Records drawn from a dataset
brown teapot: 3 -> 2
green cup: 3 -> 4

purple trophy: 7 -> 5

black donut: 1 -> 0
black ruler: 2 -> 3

Your assignment:
Retype the entries exactly, including every line.

Solution:
brown teapot: 3 -> 2
green cup: 3 -> 4

purple trophy: 7 -> 5

black donut: 1 -> 0
black ruler: 2 -> 3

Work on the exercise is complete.